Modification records
* * *

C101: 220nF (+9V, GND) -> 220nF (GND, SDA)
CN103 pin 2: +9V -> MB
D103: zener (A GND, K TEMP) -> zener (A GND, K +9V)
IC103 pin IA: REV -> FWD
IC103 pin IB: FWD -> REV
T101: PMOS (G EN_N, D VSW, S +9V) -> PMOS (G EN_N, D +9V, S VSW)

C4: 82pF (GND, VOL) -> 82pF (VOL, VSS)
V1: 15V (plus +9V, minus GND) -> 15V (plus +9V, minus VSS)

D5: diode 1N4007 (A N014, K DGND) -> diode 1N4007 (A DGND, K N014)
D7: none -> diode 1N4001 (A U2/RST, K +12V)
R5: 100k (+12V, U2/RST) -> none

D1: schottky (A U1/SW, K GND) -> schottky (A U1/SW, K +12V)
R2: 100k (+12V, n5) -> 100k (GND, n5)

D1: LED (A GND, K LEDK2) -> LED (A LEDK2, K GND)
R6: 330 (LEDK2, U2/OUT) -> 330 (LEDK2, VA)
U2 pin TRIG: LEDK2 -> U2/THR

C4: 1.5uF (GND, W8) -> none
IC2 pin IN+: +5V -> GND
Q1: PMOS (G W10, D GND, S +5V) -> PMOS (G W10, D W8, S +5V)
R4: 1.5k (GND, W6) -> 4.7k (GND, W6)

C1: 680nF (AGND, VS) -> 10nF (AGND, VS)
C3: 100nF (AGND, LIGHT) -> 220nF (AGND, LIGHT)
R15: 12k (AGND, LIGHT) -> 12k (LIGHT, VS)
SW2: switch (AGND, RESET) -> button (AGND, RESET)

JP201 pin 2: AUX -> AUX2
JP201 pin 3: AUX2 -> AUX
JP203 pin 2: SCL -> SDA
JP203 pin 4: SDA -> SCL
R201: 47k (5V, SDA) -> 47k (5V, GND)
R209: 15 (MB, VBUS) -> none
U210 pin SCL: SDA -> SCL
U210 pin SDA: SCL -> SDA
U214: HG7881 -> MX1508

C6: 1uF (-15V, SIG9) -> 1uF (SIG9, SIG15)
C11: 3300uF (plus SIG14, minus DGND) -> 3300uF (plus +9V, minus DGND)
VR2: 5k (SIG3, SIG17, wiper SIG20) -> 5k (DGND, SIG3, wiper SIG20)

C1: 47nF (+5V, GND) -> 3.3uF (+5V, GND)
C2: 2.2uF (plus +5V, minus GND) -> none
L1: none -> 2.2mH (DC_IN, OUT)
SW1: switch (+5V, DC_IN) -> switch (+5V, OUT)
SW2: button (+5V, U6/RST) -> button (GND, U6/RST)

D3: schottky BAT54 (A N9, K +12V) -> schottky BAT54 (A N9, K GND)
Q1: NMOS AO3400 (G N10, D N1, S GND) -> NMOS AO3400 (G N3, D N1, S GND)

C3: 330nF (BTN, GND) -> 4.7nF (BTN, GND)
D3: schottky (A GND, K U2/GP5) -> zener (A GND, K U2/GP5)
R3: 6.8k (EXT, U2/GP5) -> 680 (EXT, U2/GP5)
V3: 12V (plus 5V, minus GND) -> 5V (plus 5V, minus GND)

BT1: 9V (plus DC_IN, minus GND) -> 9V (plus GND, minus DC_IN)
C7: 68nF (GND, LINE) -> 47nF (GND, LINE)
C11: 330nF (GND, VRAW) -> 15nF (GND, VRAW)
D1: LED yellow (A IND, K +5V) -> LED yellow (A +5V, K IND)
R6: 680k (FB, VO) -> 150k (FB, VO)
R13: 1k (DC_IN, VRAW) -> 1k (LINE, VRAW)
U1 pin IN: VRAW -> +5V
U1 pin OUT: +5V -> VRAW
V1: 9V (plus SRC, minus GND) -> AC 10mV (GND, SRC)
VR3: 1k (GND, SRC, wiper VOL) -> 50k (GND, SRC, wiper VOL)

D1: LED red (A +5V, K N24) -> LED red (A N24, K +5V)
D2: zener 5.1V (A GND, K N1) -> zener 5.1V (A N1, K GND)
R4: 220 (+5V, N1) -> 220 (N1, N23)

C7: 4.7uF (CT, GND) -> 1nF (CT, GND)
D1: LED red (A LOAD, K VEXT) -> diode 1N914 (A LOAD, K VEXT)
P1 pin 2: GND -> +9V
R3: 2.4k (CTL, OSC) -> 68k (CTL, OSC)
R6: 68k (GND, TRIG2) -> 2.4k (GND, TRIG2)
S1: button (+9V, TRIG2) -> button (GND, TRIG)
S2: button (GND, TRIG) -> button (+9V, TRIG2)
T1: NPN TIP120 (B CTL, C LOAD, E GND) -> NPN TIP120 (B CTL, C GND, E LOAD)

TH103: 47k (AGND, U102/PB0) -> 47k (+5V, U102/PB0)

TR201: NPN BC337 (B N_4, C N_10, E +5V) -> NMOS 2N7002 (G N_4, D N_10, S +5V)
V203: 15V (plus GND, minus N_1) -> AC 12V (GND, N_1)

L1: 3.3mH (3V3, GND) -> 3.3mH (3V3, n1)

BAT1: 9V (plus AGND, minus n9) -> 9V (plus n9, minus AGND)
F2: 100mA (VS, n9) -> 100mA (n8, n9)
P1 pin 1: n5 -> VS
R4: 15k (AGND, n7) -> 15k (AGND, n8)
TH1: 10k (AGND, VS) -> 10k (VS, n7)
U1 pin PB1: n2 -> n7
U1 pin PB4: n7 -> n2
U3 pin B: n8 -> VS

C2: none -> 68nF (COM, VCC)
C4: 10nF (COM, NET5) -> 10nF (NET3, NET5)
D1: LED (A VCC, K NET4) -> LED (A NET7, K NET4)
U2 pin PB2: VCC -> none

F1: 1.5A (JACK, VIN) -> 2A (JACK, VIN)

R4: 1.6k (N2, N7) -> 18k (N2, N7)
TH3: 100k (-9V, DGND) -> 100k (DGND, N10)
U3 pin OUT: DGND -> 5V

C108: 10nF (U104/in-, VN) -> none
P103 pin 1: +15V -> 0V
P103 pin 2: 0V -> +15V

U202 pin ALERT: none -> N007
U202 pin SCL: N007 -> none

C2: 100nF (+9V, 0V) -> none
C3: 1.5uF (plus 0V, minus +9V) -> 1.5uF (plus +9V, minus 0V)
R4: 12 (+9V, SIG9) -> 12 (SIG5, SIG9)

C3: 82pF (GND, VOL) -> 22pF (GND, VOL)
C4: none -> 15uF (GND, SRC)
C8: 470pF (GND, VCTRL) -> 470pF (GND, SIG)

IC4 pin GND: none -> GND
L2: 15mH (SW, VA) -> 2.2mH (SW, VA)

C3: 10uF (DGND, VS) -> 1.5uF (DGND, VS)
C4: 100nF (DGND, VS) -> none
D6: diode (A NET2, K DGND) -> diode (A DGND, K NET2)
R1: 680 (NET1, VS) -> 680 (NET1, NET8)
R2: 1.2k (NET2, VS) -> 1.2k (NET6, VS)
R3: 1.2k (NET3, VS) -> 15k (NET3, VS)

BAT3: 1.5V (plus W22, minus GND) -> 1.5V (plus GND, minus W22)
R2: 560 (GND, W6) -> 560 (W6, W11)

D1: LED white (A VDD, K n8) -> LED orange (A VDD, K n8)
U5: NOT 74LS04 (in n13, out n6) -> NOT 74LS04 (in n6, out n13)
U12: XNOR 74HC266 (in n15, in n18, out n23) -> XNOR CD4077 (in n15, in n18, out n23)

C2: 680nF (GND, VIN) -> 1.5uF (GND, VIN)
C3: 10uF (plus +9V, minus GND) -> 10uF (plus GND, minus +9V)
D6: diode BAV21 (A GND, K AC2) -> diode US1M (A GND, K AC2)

* * *

Reproduce every entry shown above, precisely as it stands.

*SOLUTION TO THIS PROBLEM*:
C101: 220nF (+9V, GND) -> 220nF (GND, SDA)
CN103 pin 2: +9V -> MB
D103: zener (A GND, K TEMP) -> zener (A GND, K +9V)
IC103 pin IA: REV -> FWD
IC103 pin IB: FWD -> REV
T101: PMOS (G EN_N, D VSW, S +9V) -> PMOS (G EN_N, D +9V, S VSW)

C4: 82pF (GND, VOL) -> 82pF (VOL, VSS)
V1: 15V (plus +9V, minus GND) -> 15V (plus +9V, minus VSS)

D5: diode 1N4007 (A N014, K DGND) -> diode 1N4007 (A DGND, K N014)
D7: none -> diode 1N4001 (A U2/RST, K +12V)
R5: 100k (+12V, U2/RST) -> none

D1: schottky (A U1/SW, K GND) -> schottky (A U1/SW, K +12V)
R2: 100k (+12V, n5) -> 100k (GND, n5)

D1: LED (A GND, K LEDK2) -> LED (A LEDK2, K GND)
R6: 330 (LEDK2, U2/OUT) -> 330 (LEDK2, VA)
U2 pin TRIG: LEDK2 -> U2/THR

C4: 1.5uF (GND, W8) -> none
IC2 pin IN+: +5V -> GND
Q1: PMOS (G W10, D GND, S +5V) -> PMOS (G W10, D W8, S +5V)
R4: 1.5k (GND, W6) -> 4.7k (GND, W6)

C1: 680nF (AGND, VS) -> 10nF (AGND, VS)
C3: 100nF (AGND, LIGHT) -> 220nF (AGND, LIGHT)
R15: 12k (AGND, LIGHT) -> 12k (LIGHT, VS)
SW2: switch (AGND, RESET) -> button (AGND, RESET)

JP201 pin 2: AUX -> AUX2
JP201 pin 3: AUX2 -> AUX
JP203 pin 2: SCL -> SDA
JP203 pin 4: SDA -> SCL
R201: 47k (5V, SDA) -> 47k (5V, GND)
R209: 15 (MB, VBUS) -> none
U210 pin SCL: SDA -> SCL
U210 pin SDA: SCL -> SDA
U214: HG7881 -> MX1508

C6: 1uF (-15V, SIG9) -> 1uF (SIG9, SIG15)
C11: 3300uF (plus SIG14, minus DGND) -> 3300uF (plus +9V, minus DGND)
VR2: 5k (SIG3, SIG17, wiper SIG20) -> 5k (DGND, SIG3, wiper SIG20)

C1: 47nF (+5V, GND) -> 3.3uF (+5V, GND)
C2: 2.2uF (plus +5V, minus GND) -> none
L1: none -> 2.2mH (DC_IN, OUT)
SW1: switch (+5V, DC_IN) -> switch (+5V, OUT)
SW2: button (+5V, U6/RST) -> button (GND, U6/RST)

D3: schottky BAT54 (A N9, K +12V) -> schottky BAT54 (A N9, K GND)
Q1: NMOS AO3400 (G N10, D N1, S GND) -> NMOS AO3400 (G N3, D N1, S GND)

C3: 330nF (BTN, GND) -> 4.7nF (BTN, GND)
D3: schottky (A GND, K U2/GP5) -> zener (A GND, K U2/GP5)
R3: 6.8k (EXT, U2/GP5) -> 680 (EXT, U2/GP5)
V3: 12V (plus 5V, minus GND) -> 5V (plus 5V, minus GND)

BT1: 9V (plus DC_IN, minus GND) -> 9V (plus GND, minus DC_IN)
C7: 68nF (GND, LINE) -> 47nF (GND, LINE)
C11: 330nF (GND, VRAW) -> 15nF (GND, VRAW)
D1: LED yellow (A IND, K +5V) -> LED yellow (A +5V, K IND)
R6: 680k (FB, VO) -> 150k (FB, VO)
R13: 1k (DC_IN, VRAW) -> 1k (LINE, VRAW)
U1 pin IN: VRAW -> +5V
U1 pin OUT: +5V -> VRAW
V1: 9V (plus SRC, minus GND) -> AC 10mV (GND, SRC)
VR3: 1k (GND, SRC, wiper VOL) -> 50k (GND, SRC, wiper VOL)

D1: LED red (A +5V, K N24) -> LED red (A N24, K +5V)
D2: zener 5.1V (A GND, K N1) -> zener 5.1V (A N1, K GND)
R4: 220 (+5V, N1) -> 220 (N1, N23)

C7: 4.7uF (CT, GND) -> 1nF (CT, GND)
D1: LED red (A LOAD, K VEXT) -> diode 1N914 (A LOAD, K VEXT)
P1 pin 2: GND -> +9V
R3: 2.4k (CTL, OSC) -> 68k (CTL, OSC)
R6: 68k (GND, TRIG2) -> 2.4k (GND, TRIG2)
S1: button (+9V, TRIG2) -> button (GND, TRIG)
S2: button (GND, TRIG) -> button (+9V, TRIG2)
T1: NPN TIP120 (B CTL, C LOAD, E GND) -> NPN TIP120 (B CTL, C GND, E LOAD)

TH103: 47k (AGND, U102/PB0) -> 47k (+5V, U102/PB0)

TR201: NPN BC337 (B N_4, C N_10, E +5V) -> NMOS 2N7002 (G N_4, D N_10, S +5V)
V203: 15V (plus GND, minus N_1) -> AC 12V (GND, N_1)

L1: 3.3mH (3V3, GND) -> 3.3mH (3V3, n1)

BAT1: 9V (plus AGND, minus n9) -> 9V (plus n9, minus AGND)
F2: 100mA (VS, n9) -> 100mA (n8, n9)
P1 pin 1: n5 -> VS
R4: 15k (AGND, n7) -> 15k (AGND, n8)
TH1: 10k (AGND, VS) -> 10k (VS, n7)
U1 pin PB1: n2 -> n7
U1 pin PB4: n7 -> n2
U3 pin B: n8 -> VS

C2: none -> 68nF (COM, VCC)
C4: 10nF (COM, NET5) -> 10nF (NET3, NET5)
D1: LED (A VCC, K NET4) -> LED (A NET7, K NET4)
U2 pin PB2: VCC -> none

F1: 1.5A (JACK, VIN) -> 2A (JACK, VIN)

R4: 1.6k (N2, N7) -> 18k (N2, N7)
TH3: 100k (-9V, DGND) -> 100k (DGND, N10)
U3 pin OUT: DGND -> 5V

C108: 10nF (U104/in-, VN) -> none
P103 pin 1: +15V -> 0V
P103 pin 2: 0V -> +15V

U202 pin ALERT: none -> N007
U202 pin SCL: N007 -> none

C2: 100nF (+9V, 0V) -> none
C3: 1.5uF (plus 0V, minus +9V) -> 1.5uF (plus +9V, minus 0V)
R4: 12 (+9V, SIG9) -> 12 (SIG5, SIG9)

C3: 82pF (GND, VOL) -> 22pF (GND, VOL)
C4: none -> 15uF (GND, SRC)
C8: 470pF (GND, VCTRL) -> 470pF (GND, SIG)

IC4 pin GND: none -> GND
L2: 15mH (SW, VA) -> 2.2mH (SW, VA)

C3: 10uF (DGND, VS) -> 1.5uF (DGND, VS)
C4: 100nF (DGND, VS) -> none
D6: diode (A NET2, K DGND) -> diode (A DGND, K NET2)
R1: 680 (NET1, VS) -> 680 (NET1, NET8)
R2: 1.2k (NET2, VS) -> 1.2k (NET6, VS)
R3: 1.2k (NET3, VS) -> 15k (NET3, VS)

BAT3: 1.5V (plus W22, minus GND) -> 1.5V (plus GND, minus W22)
R2: 560 (GND, W6) -> 560 (W6, W11)

D1: LED white (A VDD, K n8) -> LED orange (A VDD, K n8)
U5: NOT 74LS04 (in n13, out n6) -> NOT 74LS04 (in n6, out n13)
U12: XNOR 74HC266 (in n15, in n18, out n23) -> XNOR CD4077 (in n15, in n18, out n23)

C2: 680nF (GND, VIN) -> 1.5uF (GND, VIN)
C3: 10uF (plus +9V, minus GND) -> 10uF (plus GND, minus +9V)
D6: diode BAV21 (A GND, K AC2) -> diode US1M (A GND, K AC2)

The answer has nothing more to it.